## Source data
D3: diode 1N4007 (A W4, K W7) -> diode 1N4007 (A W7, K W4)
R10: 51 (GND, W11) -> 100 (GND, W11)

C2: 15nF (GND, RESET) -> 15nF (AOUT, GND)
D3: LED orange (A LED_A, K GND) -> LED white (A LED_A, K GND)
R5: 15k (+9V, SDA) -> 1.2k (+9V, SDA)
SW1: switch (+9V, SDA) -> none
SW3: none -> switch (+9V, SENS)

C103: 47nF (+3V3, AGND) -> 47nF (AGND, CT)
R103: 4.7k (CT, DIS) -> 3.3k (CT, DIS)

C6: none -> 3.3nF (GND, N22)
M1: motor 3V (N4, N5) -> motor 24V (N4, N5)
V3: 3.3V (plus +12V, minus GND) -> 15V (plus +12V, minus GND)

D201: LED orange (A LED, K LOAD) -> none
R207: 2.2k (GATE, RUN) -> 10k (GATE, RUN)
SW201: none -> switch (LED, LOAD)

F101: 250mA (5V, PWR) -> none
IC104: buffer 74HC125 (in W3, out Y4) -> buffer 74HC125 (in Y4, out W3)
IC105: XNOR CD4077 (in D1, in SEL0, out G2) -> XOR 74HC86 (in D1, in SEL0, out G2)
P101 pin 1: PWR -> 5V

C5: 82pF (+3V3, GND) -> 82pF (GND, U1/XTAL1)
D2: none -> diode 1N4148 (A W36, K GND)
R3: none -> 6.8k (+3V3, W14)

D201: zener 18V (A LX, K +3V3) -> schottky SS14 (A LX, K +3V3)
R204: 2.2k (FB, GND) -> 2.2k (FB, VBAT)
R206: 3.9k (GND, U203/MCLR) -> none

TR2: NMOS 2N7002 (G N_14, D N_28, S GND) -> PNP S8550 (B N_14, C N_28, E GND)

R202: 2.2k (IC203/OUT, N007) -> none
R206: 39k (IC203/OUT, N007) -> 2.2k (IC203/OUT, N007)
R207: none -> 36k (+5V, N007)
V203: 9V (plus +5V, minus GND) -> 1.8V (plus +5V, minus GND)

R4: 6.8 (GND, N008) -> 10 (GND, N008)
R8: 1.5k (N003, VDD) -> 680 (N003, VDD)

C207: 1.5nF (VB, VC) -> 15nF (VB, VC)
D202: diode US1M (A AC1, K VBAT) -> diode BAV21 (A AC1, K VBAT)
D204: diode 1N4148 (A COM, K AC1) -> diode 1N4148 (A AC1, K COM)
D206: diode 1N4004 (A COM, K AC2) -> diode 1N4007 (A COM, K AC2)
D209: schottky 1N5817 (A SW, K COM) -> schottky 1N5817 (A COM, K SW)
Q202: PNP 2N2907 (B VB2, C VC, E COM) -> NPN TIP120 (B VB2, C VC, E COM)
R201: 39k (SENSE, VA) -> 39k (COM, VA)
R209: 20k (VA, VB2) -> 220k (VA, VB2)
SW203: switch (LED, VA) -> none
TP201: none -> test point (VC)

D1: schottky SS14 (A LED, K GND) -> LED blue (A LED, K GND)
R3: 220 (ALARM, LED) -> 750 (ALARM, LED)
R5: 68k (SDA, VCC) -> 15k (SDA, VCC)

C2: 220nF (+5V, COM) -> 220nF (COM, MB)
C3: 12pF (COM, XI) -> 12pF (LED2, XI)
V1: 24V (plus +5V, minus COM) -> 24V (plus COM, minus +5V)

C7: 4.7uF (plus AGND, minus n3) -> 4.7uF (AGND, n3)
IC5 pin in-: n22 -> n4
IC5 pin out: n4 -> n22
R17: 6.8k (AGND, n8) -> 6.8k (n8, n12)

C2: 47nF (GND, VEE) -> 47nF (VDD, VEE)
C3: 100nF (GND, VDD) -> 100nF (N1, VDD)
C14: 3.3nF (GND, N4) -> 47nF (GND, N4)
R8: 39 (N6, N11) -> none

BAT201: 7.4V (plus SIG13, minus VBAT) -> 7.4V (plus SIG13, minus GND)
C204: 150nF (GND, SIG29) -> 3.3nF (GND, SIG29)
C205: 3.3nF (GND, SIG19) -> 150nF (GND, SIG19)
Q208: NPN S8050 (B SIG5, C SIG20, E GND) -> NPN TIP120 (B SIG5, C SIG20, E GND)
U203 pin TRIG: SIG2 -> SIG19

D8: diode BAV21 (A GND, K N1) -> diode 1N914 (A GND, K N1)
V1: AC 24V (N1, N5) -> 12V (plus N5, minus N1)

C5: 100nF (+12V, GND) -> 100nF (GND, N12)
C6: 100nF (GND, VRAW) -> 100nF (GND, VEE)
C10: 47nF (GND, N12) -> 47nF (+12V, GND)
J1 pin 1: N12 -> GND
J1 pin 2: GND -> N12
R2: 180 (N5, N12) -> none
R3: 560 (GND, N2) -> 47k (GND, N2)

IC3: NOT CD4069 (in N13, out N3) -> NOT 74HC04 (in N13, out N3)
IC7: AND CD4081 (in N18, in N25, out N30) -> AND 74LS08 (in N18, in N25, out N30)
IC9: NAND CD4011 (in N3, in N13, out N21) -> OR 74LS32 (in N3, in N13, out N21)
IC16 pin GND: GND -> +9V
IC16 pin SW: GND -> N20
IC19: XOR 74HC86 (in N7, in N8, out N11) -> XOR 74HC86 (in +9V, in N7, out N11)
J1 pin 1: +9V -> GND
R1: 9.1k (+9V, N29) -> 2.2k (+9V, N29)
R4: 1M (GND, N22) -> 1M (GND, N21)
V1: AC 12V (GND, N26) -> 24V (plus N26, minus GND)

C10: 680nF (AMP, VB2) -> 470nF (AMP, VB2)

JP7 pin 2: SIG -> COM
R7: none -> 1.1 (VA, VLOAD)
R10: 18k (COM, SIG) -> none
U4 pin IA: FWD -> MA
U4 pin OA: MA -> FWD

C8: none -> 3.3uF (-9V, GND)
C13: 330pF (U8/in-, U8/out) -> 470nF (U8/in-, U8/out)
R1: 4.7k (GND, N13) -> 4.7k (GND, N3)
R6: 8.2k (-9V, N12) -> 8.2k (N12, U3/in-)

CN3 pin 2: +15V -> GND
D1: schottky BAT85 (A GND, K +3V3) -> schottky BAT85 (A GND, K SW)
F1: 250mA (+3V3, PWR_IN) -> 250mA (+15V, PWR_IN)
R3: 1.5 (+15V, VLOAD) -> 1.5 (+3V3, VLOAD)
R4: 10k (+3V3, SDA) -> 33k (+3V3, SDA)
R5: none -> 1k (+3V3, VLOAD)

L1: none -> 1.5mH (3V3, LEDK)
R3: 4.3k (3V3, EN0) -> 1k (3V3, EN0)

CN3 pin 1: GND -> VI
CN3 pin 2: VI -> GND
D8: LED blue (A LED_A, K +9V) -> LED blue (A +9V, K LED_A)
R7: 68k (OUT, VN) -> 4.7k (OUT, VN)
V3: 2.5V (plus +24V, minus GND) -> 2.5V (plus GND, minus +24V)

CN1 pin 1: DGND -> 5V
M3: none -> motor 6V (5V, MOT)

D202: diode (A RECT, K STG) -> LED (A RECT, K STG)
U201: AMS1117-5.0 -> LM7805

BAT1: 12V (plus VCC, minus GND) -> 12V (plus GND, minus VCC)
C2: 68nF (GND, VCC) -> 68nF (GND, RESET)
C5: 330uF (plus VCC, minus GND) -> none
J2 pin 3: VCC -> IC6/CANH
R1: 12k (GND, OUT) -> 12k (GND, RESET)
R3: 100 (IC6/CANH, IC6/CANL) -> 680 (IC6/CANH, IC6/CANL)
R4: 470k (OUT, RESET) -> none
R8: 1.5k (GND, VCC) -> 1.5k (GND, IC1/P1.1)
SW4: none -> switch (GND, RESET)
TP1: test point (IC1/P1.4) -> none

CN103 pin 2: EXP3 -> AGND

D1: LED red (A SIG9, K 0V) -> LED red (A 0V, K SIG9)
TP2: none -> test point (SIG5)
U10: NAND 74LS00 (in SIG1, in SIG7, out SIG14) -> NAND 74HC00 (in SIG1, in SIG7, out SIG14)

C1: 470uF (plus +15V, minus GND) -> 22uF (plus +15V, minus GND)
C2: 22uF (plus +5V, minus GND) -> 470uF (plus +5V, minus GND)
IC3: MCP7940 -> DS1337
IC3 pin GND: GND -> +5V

## Brief
Repeat the lines from the first one in the records through the line containing "C7: 4.7uF (plus", exactly as written, and nothing else.

## Written answer
D3: diode 1N4007 (A W4, K W7) -> diode 1N4007 (A W7, K W4)
R10: 51 (GND, W11) -> 100 (GND, W11)

C2: 15nF (GND, RESET) -> 15nF (AOUT, GND)
D3: LED orange (A LED_A, K GND) -> LED white (A LED_A, K GND)
R5: 15k (+9V, SDA) -> 1.2k (+9V, SDA)
SW1: switch (+9V, SDA) -> none
SW3: none -> switch (+9V, SENS)

C103: 47nF (+3V3, AGND) -> 47nF (AGND, CT)
R103: 4.7k (CT, DIS) -> 3.3k (CT, DIS)

C6: none -> 3.3nF (GND, N22)
M1: motor 3V (N4, N5) -> motor 24V (N4, N5)
V3: 3.3V (plus +12V, minus GND) -> 15V (plus +12V, minus GND)

D201: LED orange (A LED, K LOAD) -> none
R207: 2.2k (GATE, RUN) -> 10k (GATE, RUN)
SW201: none -> switch (LED, LOAD)

F101: 250mA (5V, PWR) -> none
IC104: buffer 74HC125 (in W3, out Y4) -> buffer 74HC125 (in Y4, out W3)
IC105: XNOR CD4077 (in D1, in SEL0, out G2) -> XOR 74HC86 (in D1, in SEL0, out G2)
P101 pin 1: PWR -> 5V

C5: 82pF (+3V3, GND) -> 82pF (GND, U1/XTAL1)
D2: none -> diode 1N4148 (A W36, K GND)
R3: none -> 6.8k (+3V3, W14)

D201: zener 18V (A LX, K +3V3) -> schottky SS14 (A LX, K +3V3)
R204: 2.2k (FB, GND) -> 2.2k (FB, VBAT)
R206: 3.9k (GND, U203/MCLR) -> none

TR2: NMOS 2N7002 (G N_14, D N_28, S GND) -> PNP S8550 (B N_14, C N_28, E GND)

R202: 2.2k (IC203/OUT, N007) -> none
R206: 39k (IC203/OUT, N007) -> 2.2k (IC203/OUT, N007)
R207: none -> 36k (+5V, N007)
V203: 9V (plus +5V, minus GND) -> 1.8V (plus +5V, minus GND)

R4: 6.8 (GND, N008) -> 10 (GND, N008)
R8: 1.5k (N003, VDD) -> 680 (N003, VDD)

C207: 1.5nF (VB, VC) -> 15nF (VB, VC)
D202: diode US1M (A AC1, K VBAT) -> diode BAV21 (A AC1, K VBAT)
D204: diode 1N4148 (A COM, K AC1) -> diode 1N4148 (A AC1, K COM)
D206: diode 1N4004 (A COM, K AC2) -> diode 1N4007 (A COM, K AC2)
D209: schottky 1N5817 (A SW, K COM) -> schottky 1N5817 (A COM, K SW)
Q202: PNP 2N2907 (B VB2, C VC, E COM) -> NPN TIP120 (B VB2, C VC, E COM)
R201: 39k (SENSE, VA) -> 39k (COM, VA)
R209: 20k (VA, VB2) -> 220k (VA, VB2)
SW203: switch (LED, VA) -> none
TP201: none -> test point (VC)

D1: schottky SS14 (A LED, K GND) -> LED blue (A LED, K GND)
R3: 220 (ALARM, LED) -> 750 (ALARM, LED)
R5: 68k (SDA, VCC) -> 15k (SDA, VCC)

C2: 220nF (+5V, COM) -> 220nF (COM, MB)
C3: 12pF (COM, XI) -> 12pF (LED2, XI)
V1: 24V (plus +5V, minus COM) -> 24V (plus COM, minus +5V)

C7: 4.7uF (plus AGND, minus n3) -> 4.7uF (AGND, n3)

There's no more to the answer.